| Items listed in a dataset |
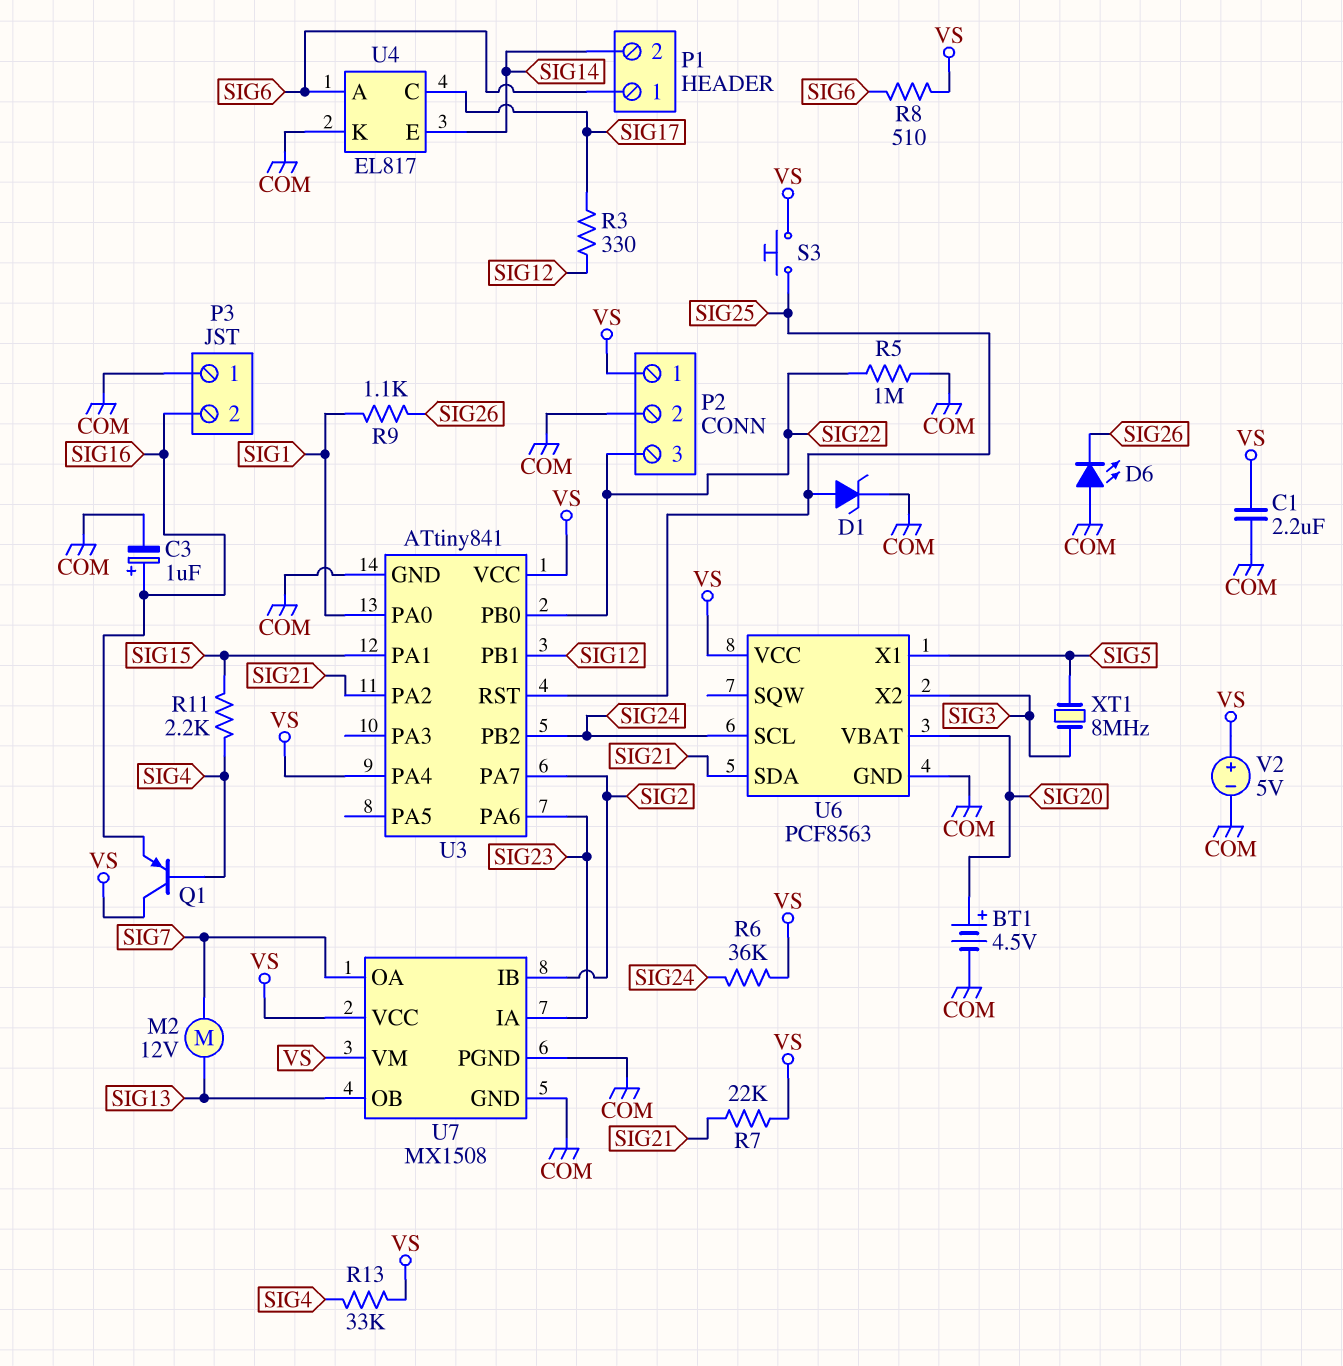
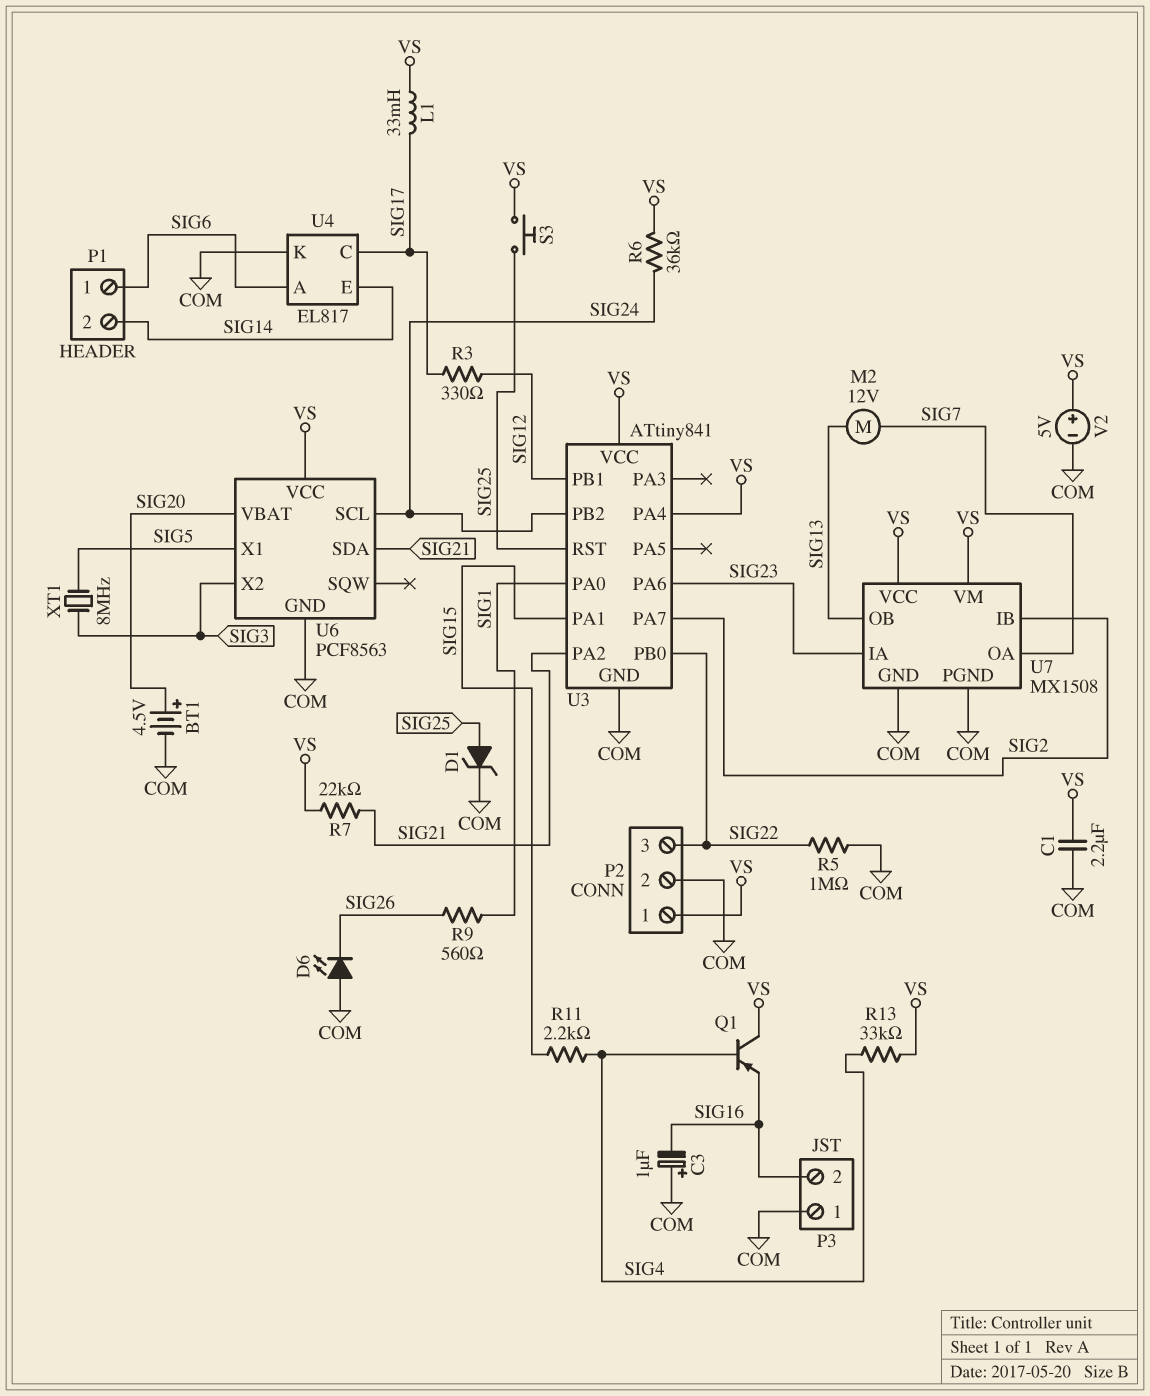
C3: 1uF (plus SIG16, minus COM) -> 1uF (plus COM, minus SIG16)
L1: none -> 33mH (SIG17, VS)
R8: 510 (SIG6, VS) -> none
R9: 1.1k (SIG1, SIG26) -> 560 (SIG1, SIG26)

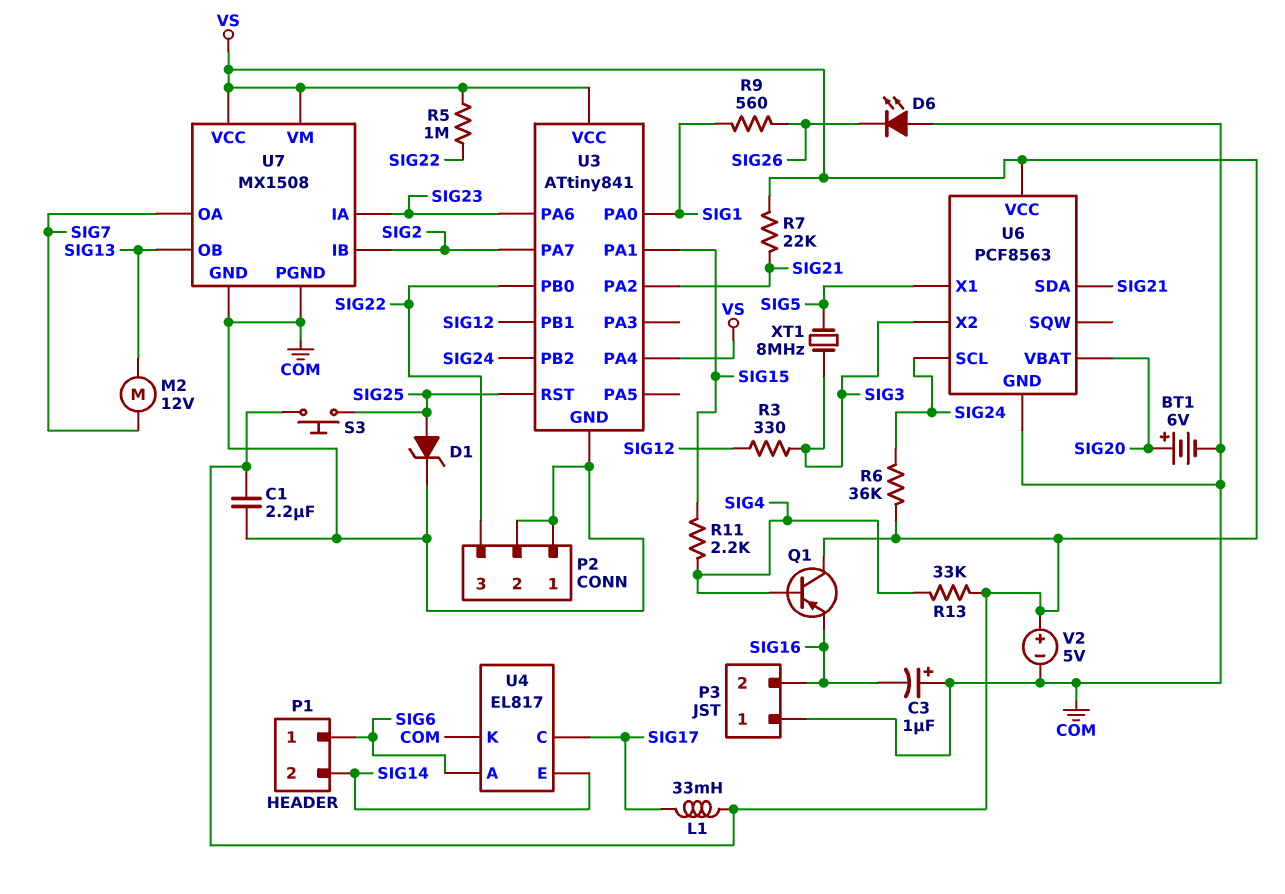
BT1: 4.5V (plus SIG20, minus COM) -> 6V (plus SIG20, minus COM)
P2 pin 1: VS -> COM
R3: 330 (SIG12, SIG17) -> 330 (SIG3, SIG12)
R5: 1M (COM, SIG22) -> 1M (SIG22, VS)

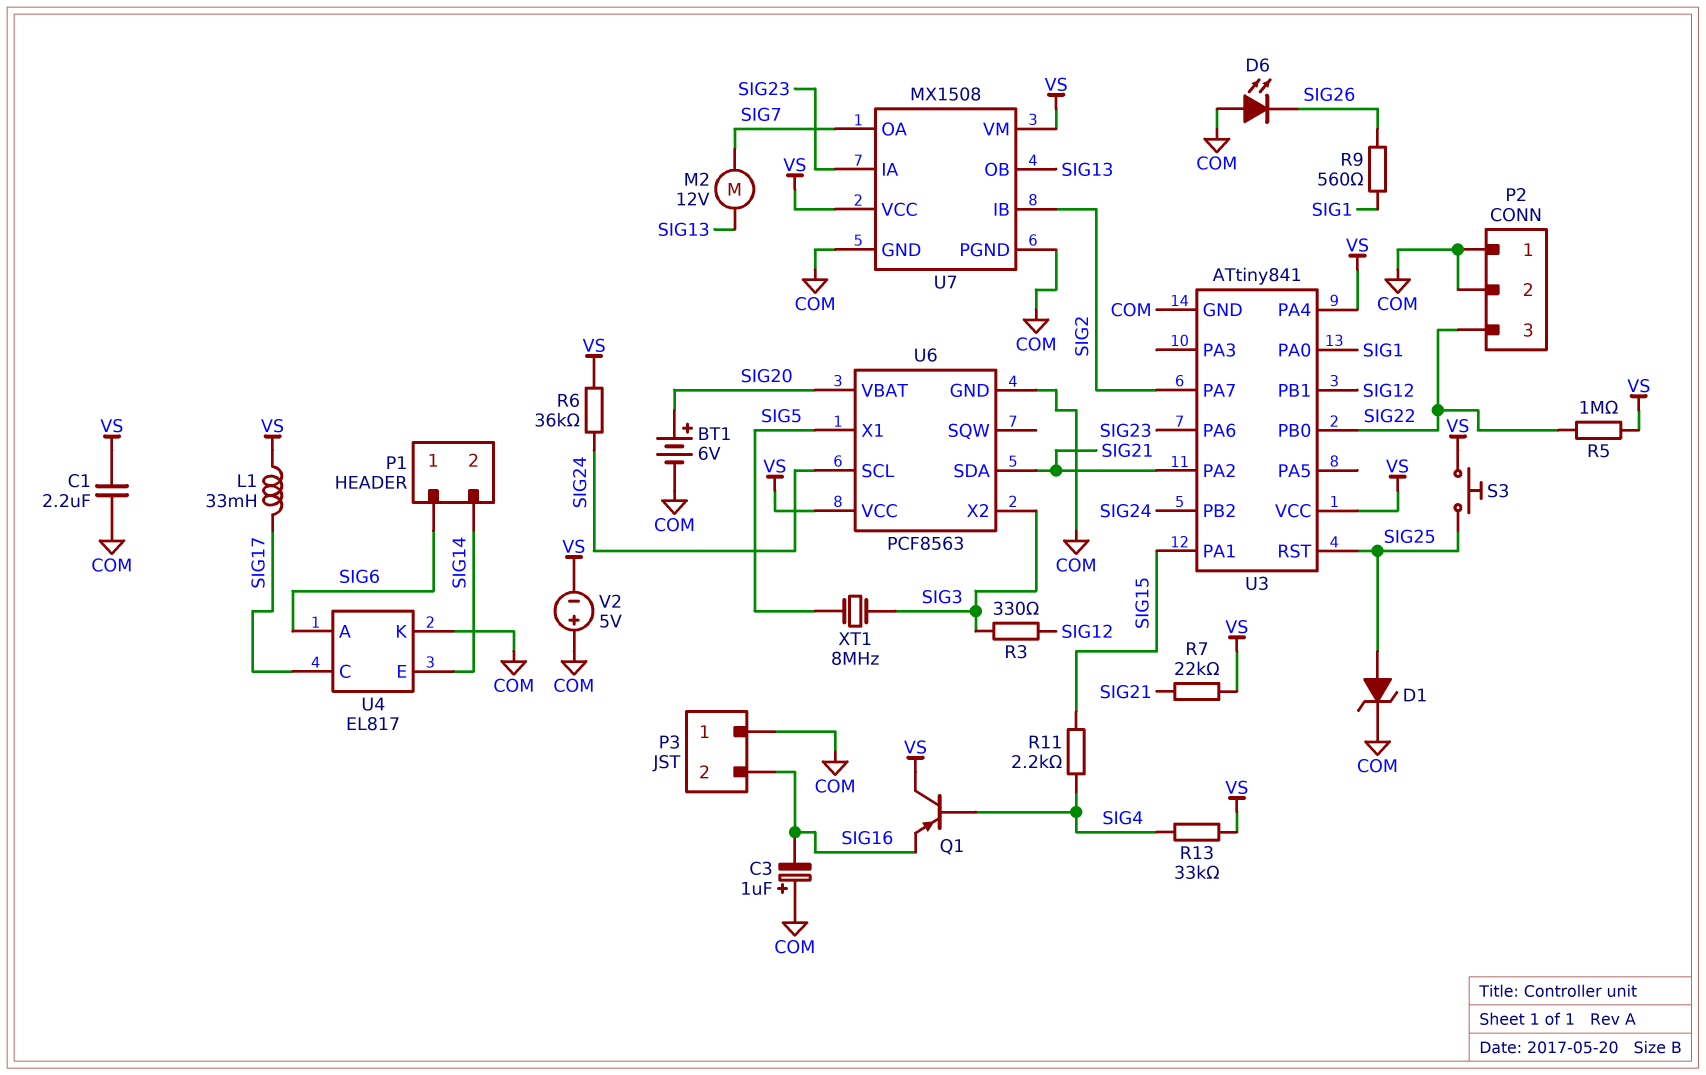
V2: 5V (plus VS, minus COM) -> 5V (plus COM, minus VS)

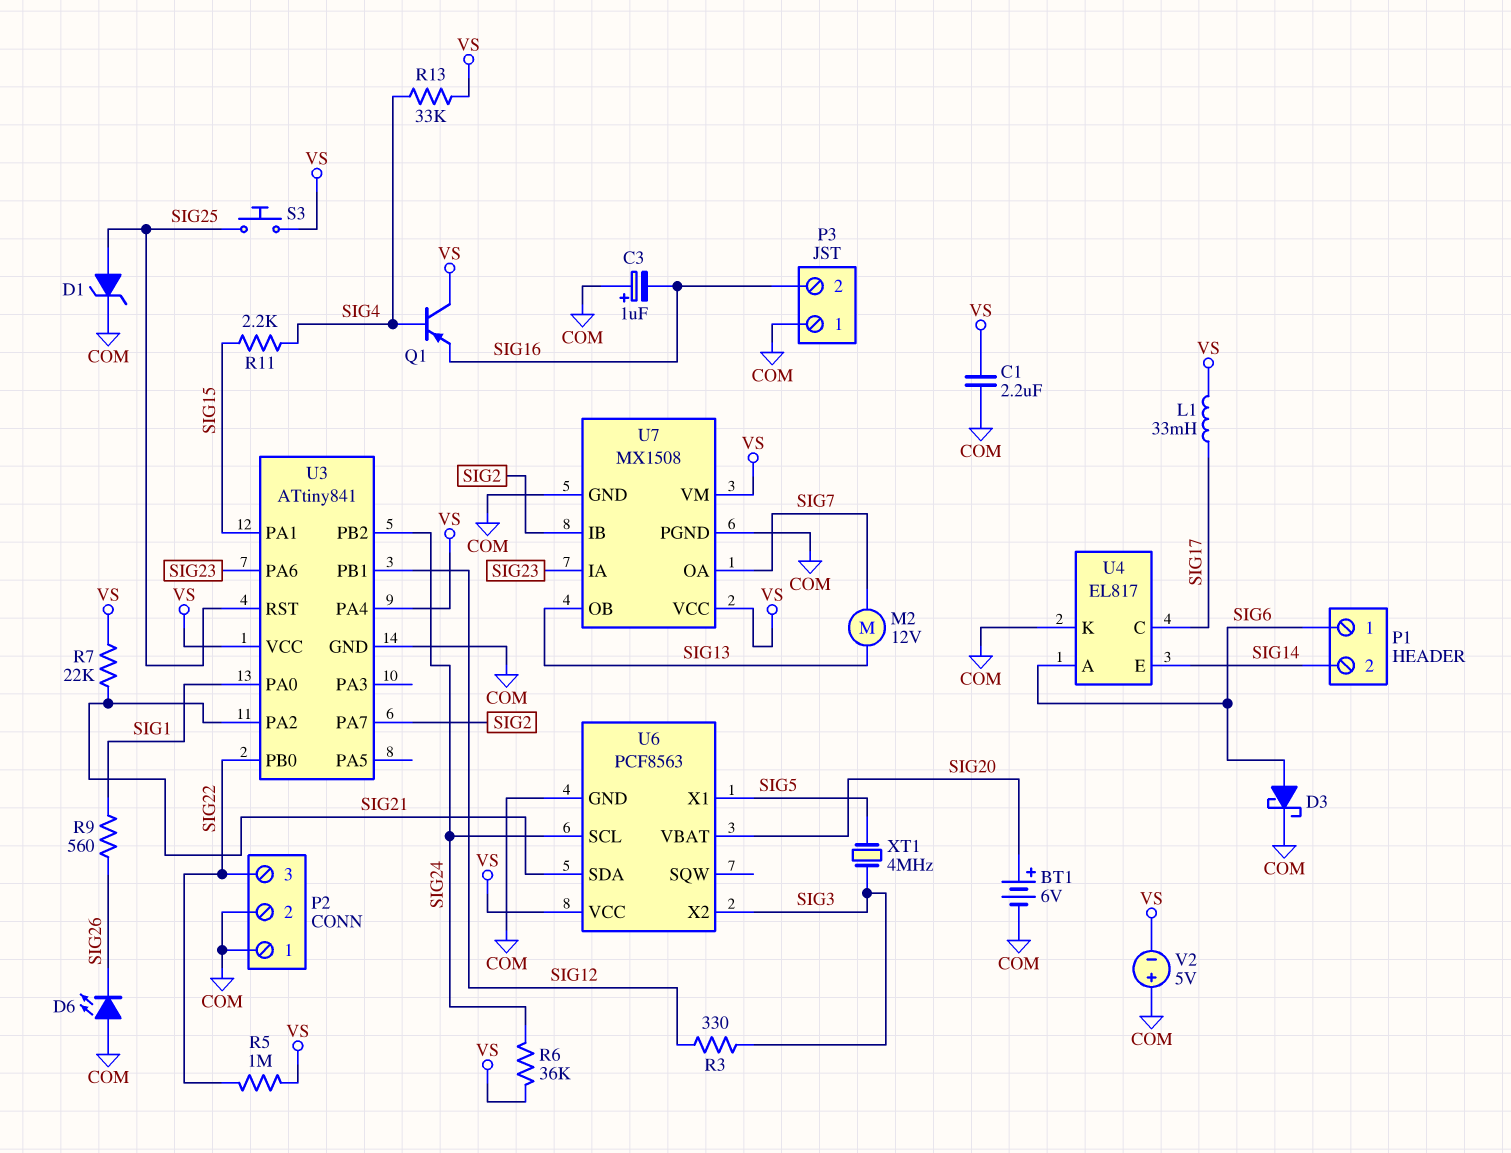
D3: none -> schottky (A SIG6, K COM)
XT1: 8MHz (SIG3, SIG5) -> 4MHz (SIG3, SIG5)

| Exercise |
Filter the records above and copy every line that contains the word "none".

| Result of this exercise |
L1: none -> 33mH (SIG17, VS)
R8: 510 (SIG6, VS) -> none
D3: none -> schottky (A SIG6, K COM)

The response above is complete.